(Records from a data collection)

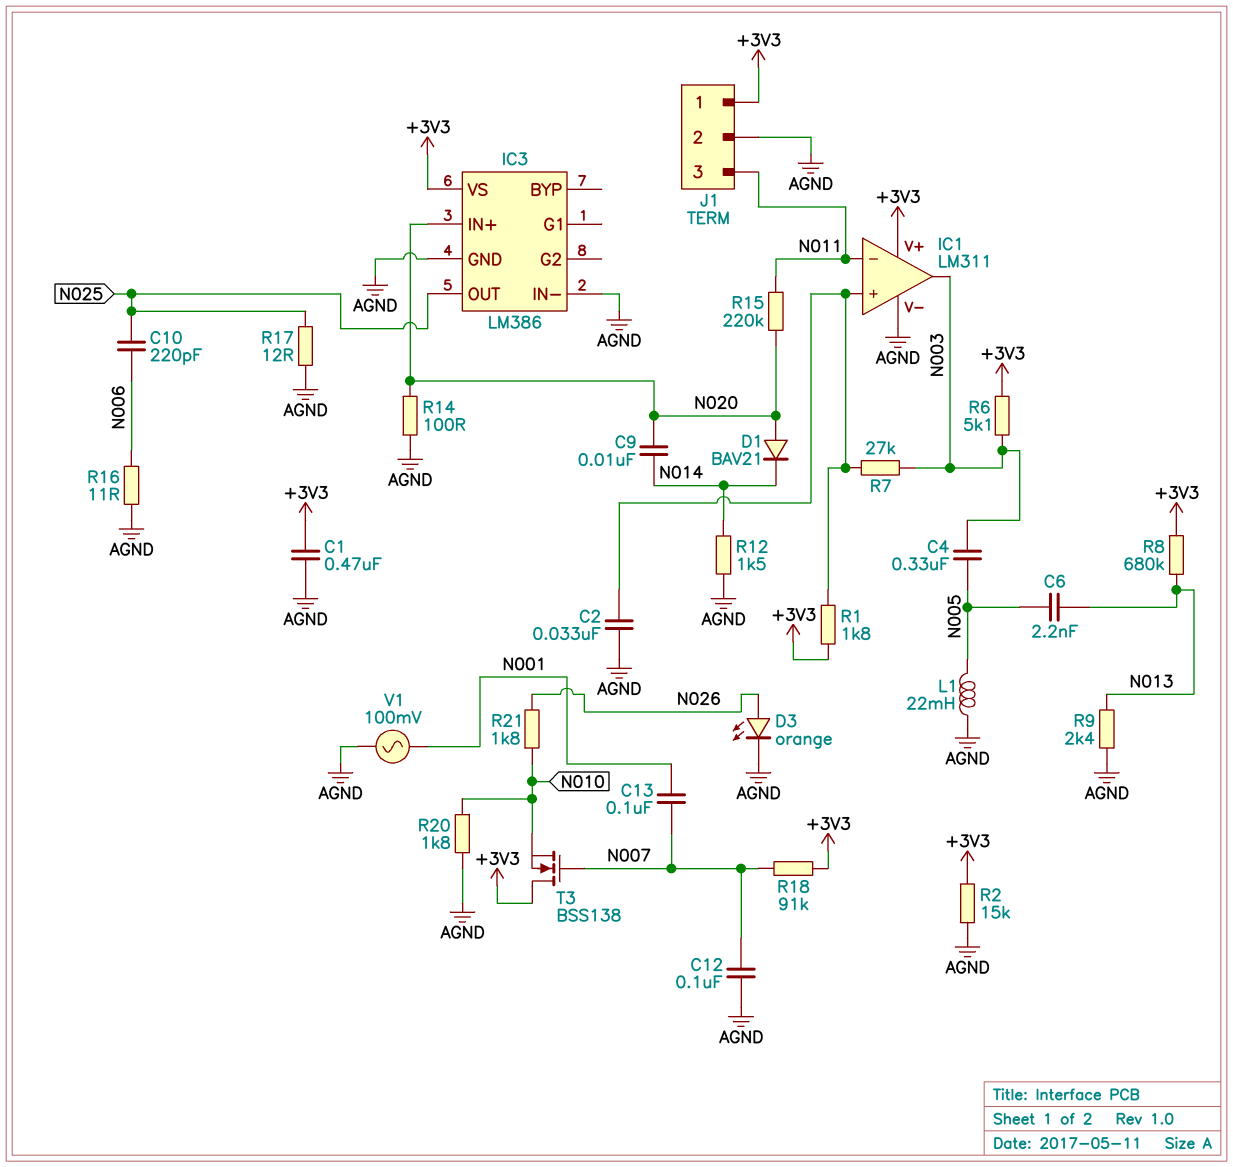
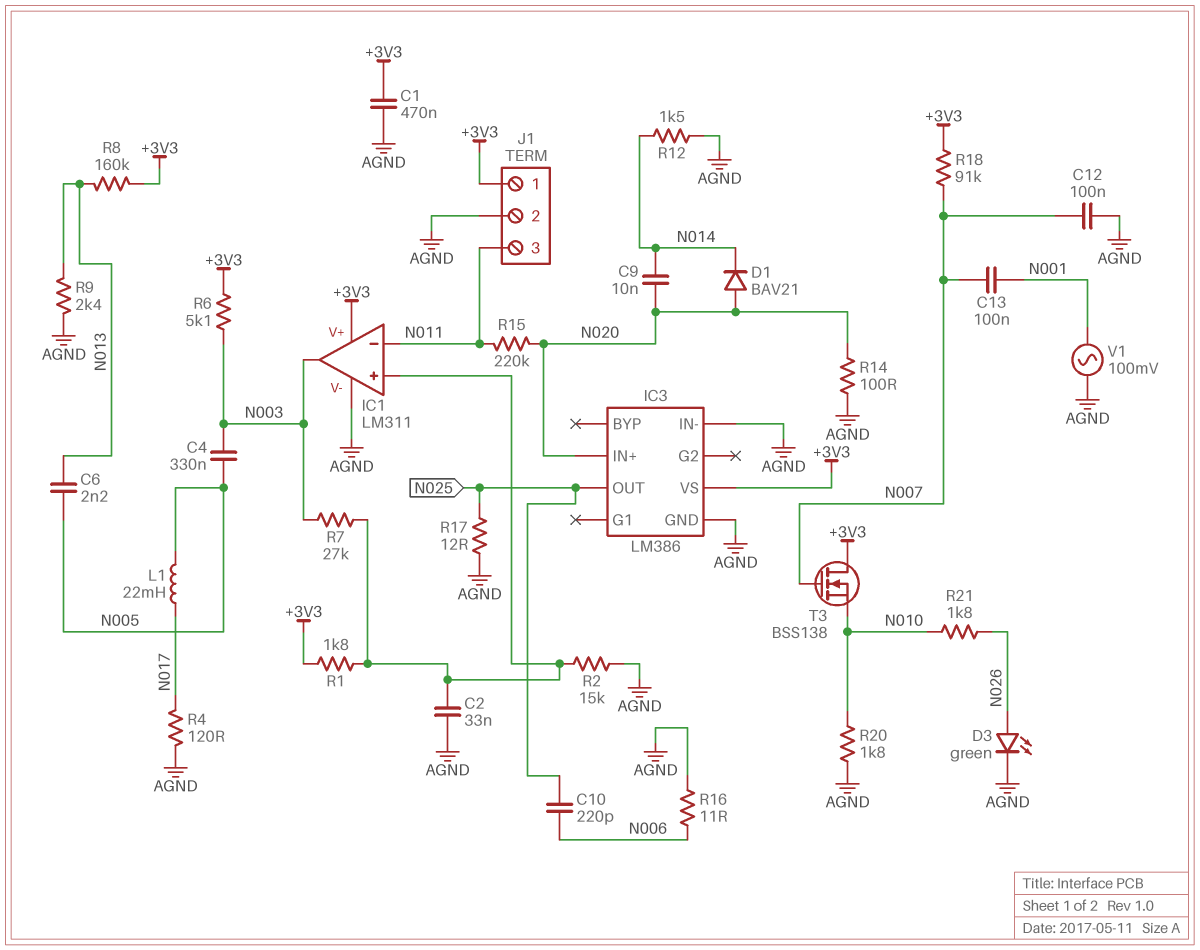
D3: LED orange (A N026, K AGND) -> LED green (A N026, K AGND)
L1: 22mH (AGND, N005) -> 22mH (N005, N017)
R2: 15k (+3V3, AGND) -> 15k (AGND, IC1/in+)
R4: none -> 120 (AGND, N017)
R8: 680k (+3V3, N013) -> 160k (+3V3, N013)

TASK ITEM = An exact copy of every entry above is required, without the pictures.

TASK RESPONSE =
D3: LED orange (A N026, K AGND) -> LED green (A N026, K AGND)
L1: 22mH (AGND, N005) -> 22mH (N005, N017)
R2: 15k (+3V3, AGND) -> 15k (AGND, IC1/in+)
R4: none -> 120 (AGND, N017)
R8: 680k (+3V3, N013) -> 160k (+3V3, N013)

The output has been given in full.